EXERCISE PROMPT » Where a line of the listing below includes the word "objects", reproduce that line.
····················
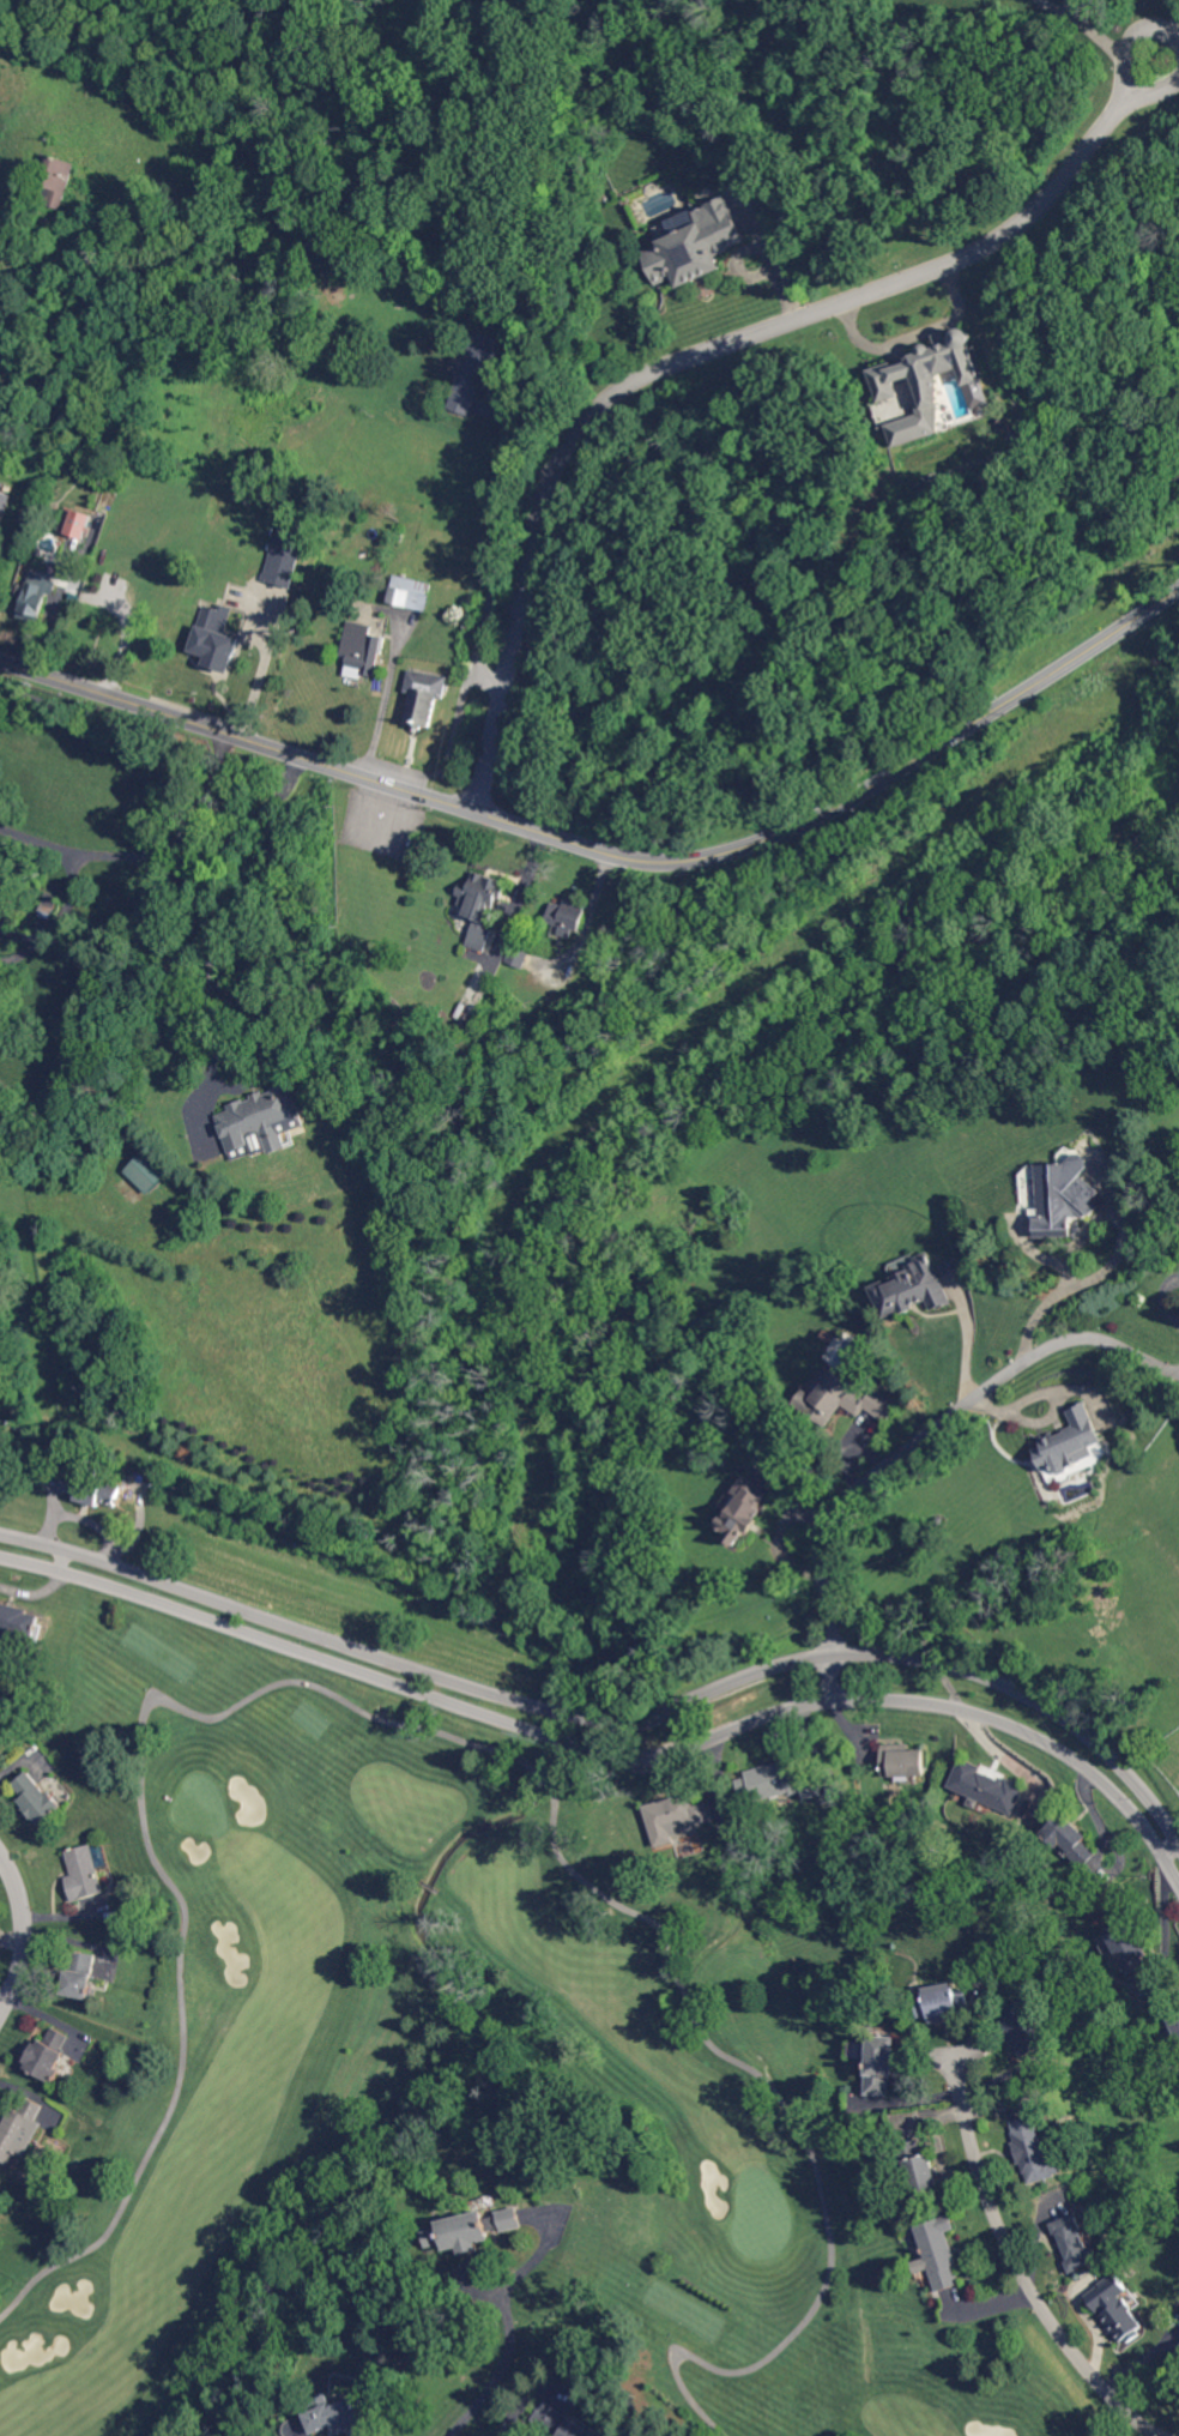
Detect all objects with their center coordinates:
road: (1172, 27)
road: (1107, 39)
building: (56, 180)
building: (696, 245)
road: (565, 262)
road: (920, 337)
road: (714, 344)
building: (474, 372)
building: (927, 385)
building: (5, 501)
building: (29, 518)
building: (77, 525)
building: (285, 569)
building: (411, 592)
building: (37, 596)
building: (213, 639)
building: (361, 650)
road: (258, 676)
building: (424, 696)
road: (382, 716)
road: (611, 854)
road: (151, 855)
building: (2, 861)
building: (0, 879)
building: (49, 907)
building: (481, 907)
building: (567, 916)
road: (206, 932)
building: (517, 957)
building: (1, 1098)
building: (261, 1116)
building: (146, 1173)
building: (1065, 1198)
building: (2, 1247)
building: (913, 1289)
road: (1164, 1298)
building: (842, 1399)
road: (924, 1442)
building: (1070, 1442)
building: (92, 1487)
building: (744, 1509)
building: (939, 1522)
building: (18, 1627)
road: (383, 1718)
road: (616, 1718)
park: (644, 1746)
road: (615, 1752)
building: (902, 1764)
building: (777, 1784)
building: (986, 1786)
building: (40, 1798)
building: (678, 1817)
building: (1068, 1838)
building: (85, 1873)
road: (419, 1878)
road: (428, 1885)
road: (437, 1891)
road: (25, 1932)
building: (894, 1950)
building: (1132, 1952)
building: (79, 1976)
building: (944, 2002)
building: (1175, 2023)
building: (1025, 2028)
building: (49, 2053)
building: (880, 2065)
building: (20, 2130)
building: (1034, 2150)
building: (917, 2171)
building: (476, 2231)
building: (1075, 2243)
building: (940, 2252)
road: (1019, 2263)
building: (1116, 2310)
building: (1176, 2355)
road: (502, 2369)
road: (672, 2371)
road: (701, 2409)
building: (337, 2420)
building: (560, 2422)
road: (513, 2427)

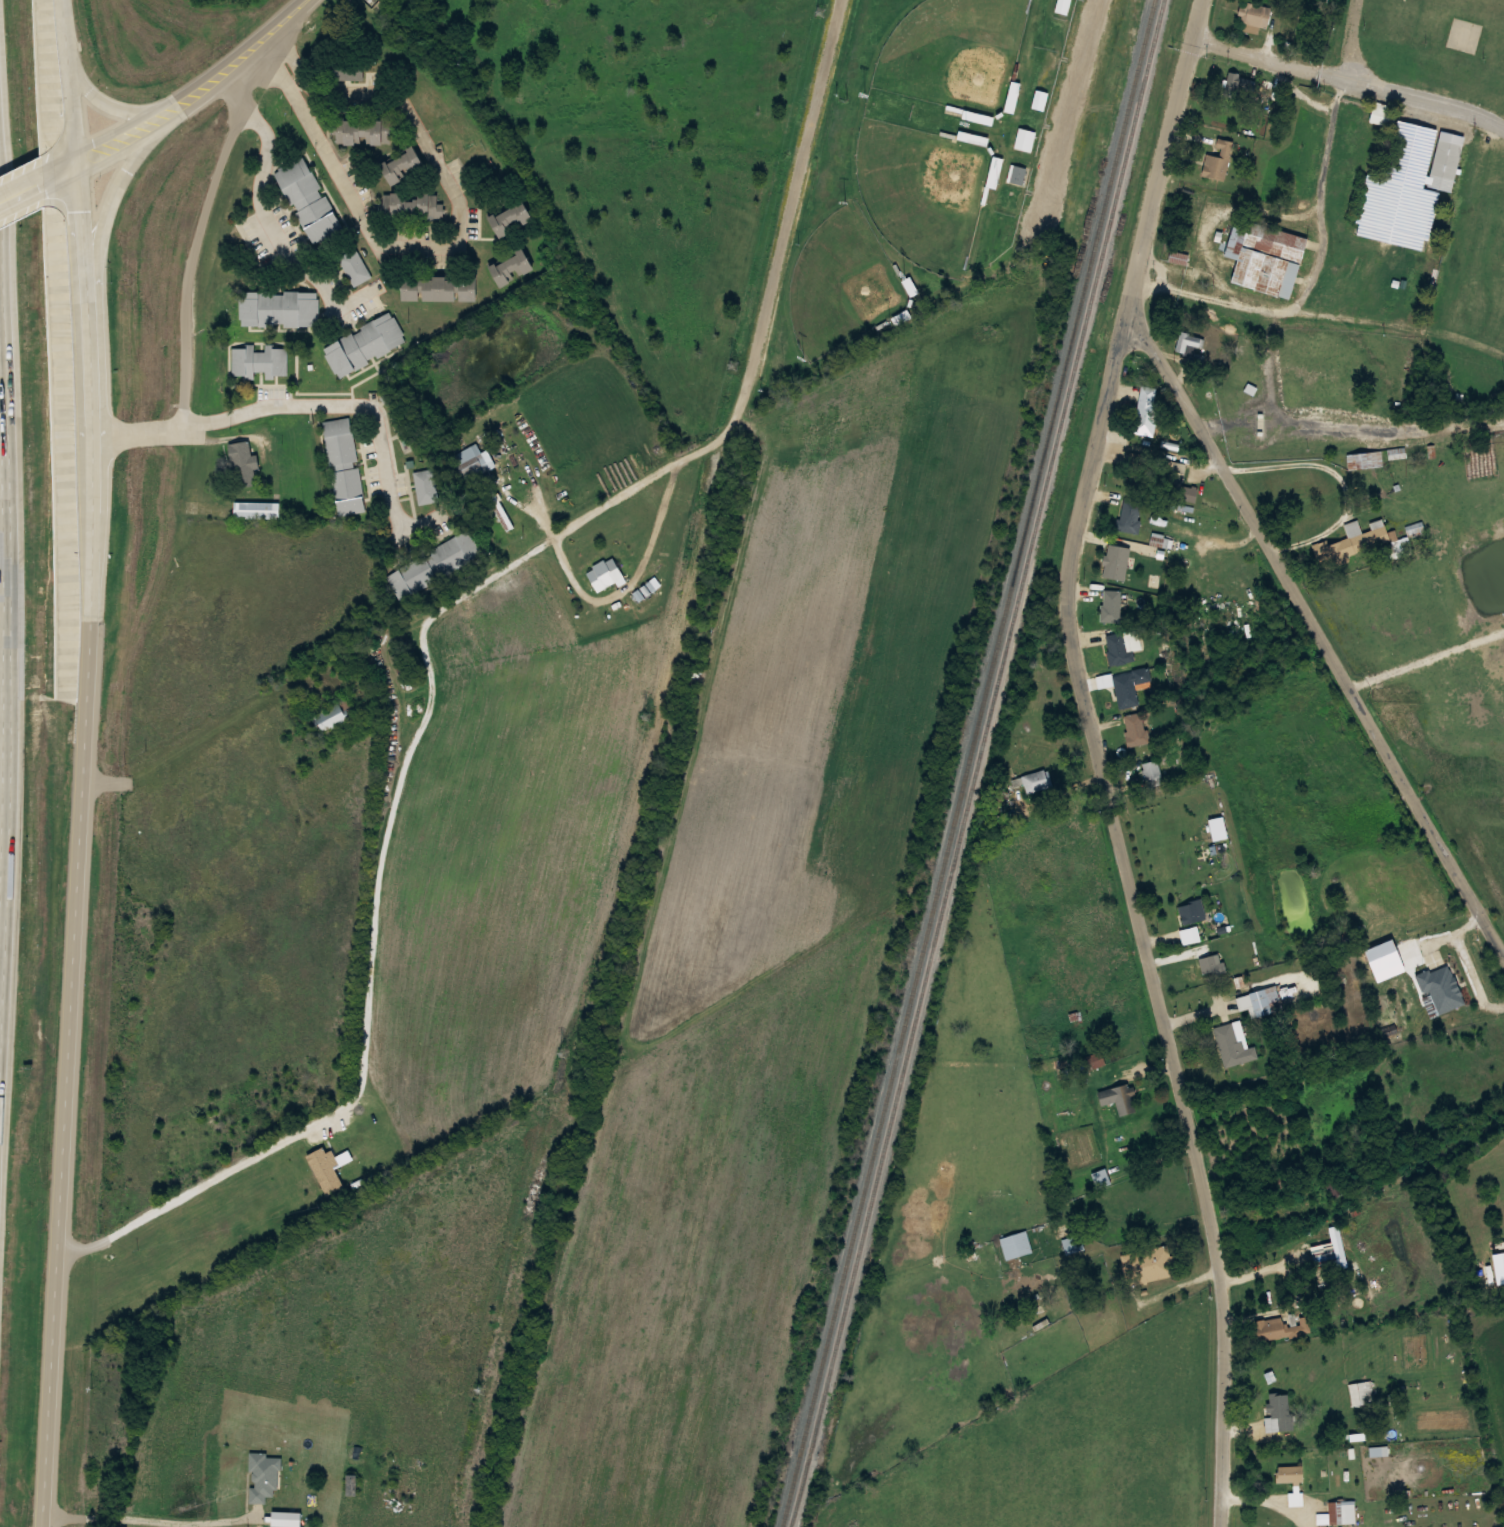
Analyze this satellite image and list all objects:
power tower: (825, 3)
building: (1062, 6)
building: (1252, 17)
park: (956, 51)
road: (1351, 79)
road: (197, 82)
building: (1238, 85)
building: (1012, 97)
road: (205, 98)
building: (1039, 100)
road: (102, 101)
road: (1075, 110)
building: (1380, 113)
building: (365, 132)
building: (970, 138)
building: (1025, 139)
road: (61, 161)
building: (1217, 161)
park: (917, 163)
road: (1327, 163)
road: (258, 164)
building: (405, 165)
building: (993, 172)
building: (1017, 174)
building: (1414, 178)
road: (21, 181)
road: (63, 181)
road: (340, 189)
park: (924, 190)
road: (793, 198)
building: (308, 200)
road: (22, 201)
building: (413, 207)
building: (512, 219)
road: (102, 237)
building: (1262, 257)
building: (513, 267)
building: (353, 268)
park: (843, 284)
building: (442, 288)
road: (1211, 295)
building: (279, 309)
building: (1189, 342)
building: (364, 346)
building: (258, 361)
power tower: (729, 364)
building: (1147, 412)
road: (228, 416)
building: (1498, 435)
building: (338, 444)
building: (1398, 453)
building: (1367, 459)
building: (243, 465)
building: (468, 466)
building: (1176, 481)
building: (425, 487)
building: (347, 491)
building: (257, 510)
building: (1129, 515)
building: (500, 516)
building: (1355, 542)
building: (1403, 546)
building: (1119, 562)
building: (434, 566)
building: (604, 574)
road: (6, 605)
building: (1111, 605)
road: (1318, 634)
building: (1118, 649)
building: (1127, 690)
crop: (1431, 695)
power tower: (645, 709)
building: (333, 717)
building: (1135, 729)
road: (186, 735)
road: (1104, 760)
road: (82, 763)
railway: (969, 763)
railway: (978, 763)
building: (1152, 771)
building: (1038, 780)
crop: (1316, 819)
building: (1193, 911)
crop: (769, 927)
building: (1213, 963)
building: (1442, 987)
building: (1267, 1000)
building: (1234, 1044)
power tower: (562, 1054)
building: (1118, 1097)
building: (1100, 1177)
building: (1333, 1186)
building: (1017, 1244)
building: (1149, 1263)
building: (1497, 1281)
building: (1279, 1328)
power tower: (482, 1390)
building: (1362, 1392)
building: (1280, 1408)
building: (1289, 1473)
building: (261, 1478)
building: (350, 1485)
building: (1296, 1498)
building: (1342, 1511)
····················
TASK RESULT »
Detect all objects with their center coordinates:
Analyze this satellite image and list all objects:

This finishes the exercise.